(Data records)
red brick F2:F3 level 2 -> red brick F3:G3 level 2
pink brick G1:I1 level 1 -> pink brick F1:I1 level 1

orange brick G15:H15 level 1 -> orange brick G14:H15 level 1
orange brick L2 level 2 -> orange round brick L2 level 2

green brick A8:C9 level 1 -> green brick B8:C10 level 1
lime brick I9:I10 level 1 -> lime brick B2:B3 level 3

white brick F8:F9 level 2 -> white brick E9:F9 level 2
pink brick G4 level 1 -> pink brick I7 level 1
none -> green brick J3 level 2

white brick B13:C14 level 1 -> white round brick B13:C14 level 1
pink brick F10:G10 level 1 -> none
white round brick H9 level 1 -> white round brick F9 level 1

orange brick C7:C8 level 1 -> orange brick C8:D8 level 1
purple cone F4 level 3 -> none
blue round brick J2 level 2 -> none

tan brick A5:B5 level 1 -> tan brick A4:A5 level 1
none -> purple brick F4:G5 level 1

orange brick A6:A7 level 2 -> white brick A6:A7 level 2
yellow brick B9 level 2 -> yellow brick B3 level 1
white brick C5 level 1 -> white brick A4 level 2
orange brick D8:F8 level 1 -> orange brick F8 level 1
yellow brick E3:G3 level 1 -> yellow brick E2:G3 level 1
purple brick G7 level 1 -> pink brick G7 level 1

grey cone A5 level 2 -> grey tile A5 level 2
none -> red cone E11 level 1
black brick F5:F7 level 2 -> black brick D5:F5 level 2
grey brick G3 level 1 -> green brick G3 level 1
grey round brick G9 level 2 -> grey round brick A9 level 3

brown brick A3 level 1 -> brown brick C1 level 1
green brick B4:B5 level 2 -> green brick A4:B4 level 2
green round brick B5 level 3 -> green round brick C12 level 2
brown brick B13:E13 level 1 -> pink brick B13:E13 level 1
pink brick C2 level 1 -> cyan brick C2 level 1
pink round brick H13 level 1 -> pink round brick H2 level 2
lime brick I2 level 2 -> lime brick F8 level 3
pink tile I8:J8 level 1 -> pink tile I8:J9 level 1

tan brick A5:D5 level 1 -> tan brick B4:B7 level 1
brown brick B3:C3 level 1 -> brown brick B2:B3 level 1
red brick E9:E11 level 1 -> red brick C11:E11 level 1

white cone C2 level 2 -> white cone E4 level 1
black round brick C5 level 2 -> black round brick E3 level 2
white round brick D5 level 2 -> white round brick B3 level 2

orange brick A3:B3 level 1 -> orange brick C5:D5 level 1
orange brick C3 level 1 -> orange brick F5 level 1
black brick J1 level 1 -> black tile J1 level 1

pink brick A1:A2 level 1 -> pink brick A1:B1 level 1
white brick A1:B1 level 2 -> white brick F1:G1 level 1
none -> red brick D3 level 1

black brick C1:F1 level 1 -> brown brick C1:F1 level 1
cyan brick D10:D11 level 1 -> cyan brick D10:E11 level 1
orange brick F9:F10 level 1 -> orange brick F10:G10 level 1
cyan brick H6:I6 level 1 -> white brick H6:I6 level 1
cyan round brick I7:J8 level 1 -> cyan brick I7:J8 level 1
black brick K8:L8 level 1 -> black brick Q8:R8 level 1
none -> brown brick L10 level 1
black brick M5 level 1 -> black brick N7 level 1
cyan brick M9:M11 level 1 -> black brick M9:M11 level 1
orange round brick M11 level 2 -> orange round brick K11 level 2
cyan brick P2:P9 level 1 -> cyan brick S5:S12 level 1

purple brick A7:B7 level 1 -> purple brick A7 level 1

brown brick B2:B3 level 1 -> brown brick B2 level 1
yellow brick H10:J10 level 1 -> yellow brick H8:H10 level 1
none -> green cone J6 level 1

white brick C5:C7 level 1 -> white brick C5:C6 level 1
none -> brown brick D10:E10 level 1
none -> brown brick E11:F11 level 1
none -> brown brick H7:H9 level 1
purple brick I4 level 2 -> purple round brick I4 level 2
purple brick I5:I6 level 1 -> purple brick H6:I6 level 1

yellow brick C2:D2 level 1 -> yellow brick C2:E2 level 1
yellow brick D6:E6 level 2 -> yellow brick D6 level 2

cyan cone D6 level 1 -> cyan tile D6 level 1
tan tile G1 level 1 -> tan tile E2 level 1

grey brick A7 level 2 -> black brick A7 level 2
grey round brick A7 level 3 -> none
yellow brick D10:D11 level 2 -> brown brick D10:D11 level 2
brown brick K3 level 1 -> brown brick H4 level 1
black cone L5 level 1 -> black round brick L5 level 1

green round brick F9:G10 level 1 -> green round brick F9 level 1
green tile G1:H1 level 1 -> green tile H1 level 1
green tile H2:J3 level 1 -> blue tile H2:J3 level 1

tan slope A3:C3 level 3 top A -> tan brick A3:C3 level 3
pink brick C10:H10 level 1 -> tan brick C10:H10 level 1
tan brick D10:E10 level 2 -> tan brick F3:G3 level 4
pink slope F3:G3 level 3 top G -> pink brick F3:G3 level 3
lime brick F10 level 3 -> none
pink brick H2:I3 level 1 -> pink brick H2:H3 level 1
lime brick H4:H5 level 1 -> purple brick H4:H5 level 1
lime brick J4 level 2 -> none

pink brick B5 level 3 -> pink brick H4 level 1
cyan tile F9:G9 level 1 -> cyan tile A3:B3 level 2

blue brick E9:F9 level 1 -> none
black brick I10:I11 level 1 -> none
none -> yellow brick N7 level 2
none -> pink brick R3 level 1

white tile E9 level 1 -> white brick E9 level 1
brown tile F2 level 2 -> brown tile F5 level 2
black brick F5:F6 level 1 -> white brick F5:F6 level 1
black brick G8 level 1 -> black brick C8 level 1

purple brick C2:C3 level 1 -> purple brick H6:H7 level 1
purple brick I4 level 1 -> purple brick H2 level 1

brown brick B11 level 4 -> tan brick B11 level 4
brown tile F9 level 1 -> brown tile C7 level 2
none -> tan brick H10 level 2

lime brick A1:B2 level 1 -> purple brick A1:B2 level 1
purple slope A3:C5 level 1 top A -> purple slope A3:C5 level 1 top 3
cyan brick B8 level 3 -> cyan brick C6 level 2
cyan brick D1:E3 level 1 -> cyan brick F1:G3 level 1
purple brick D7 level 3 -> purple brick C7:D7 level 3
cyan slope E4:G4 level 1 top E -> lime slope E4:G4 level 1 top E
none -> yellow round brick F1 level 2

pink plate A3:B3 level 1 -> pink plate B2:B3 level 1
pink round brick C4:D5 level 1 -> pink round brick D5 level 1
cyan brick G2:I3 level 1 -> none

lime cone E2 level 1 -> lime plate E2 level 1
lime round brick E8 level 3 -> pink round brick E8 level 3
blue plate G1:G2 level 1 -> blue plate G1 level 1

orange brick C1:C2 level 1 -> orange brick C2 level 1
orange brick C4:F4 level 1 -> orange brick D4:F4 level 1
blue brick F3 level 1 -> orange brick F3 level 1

# YOUR GOAL
Reproduce every line from the entries that holds the word "tile".

# RESPONSE TO THIS EXERCISE
grey cone A5 level 2 -> grey tile A5 level 2
pink tile I8:J8 level 1 -> pink tile I8:J9 level 1
black brick J1 level 1 -> black tile J1 level 1
cyan cone D6 level 1 -> cyan tile D6 level 1
tan tile G1 level 1 -> tan tile E2 level 1
green tile G1:H1 level 1 -> green tile H1 level 1
green tile H2:J3 level 1 -> blue tile H2:J3 level 1
cyan tile F9:G9 level 1 -> cyan tile A3:B3 level 2
white tile E9 level 1 -> white brick E9 level 1
brown tile F2 level 2 -> brown tile F5 level 2
brown tile F9 level 1 -> brown tile C7 level 2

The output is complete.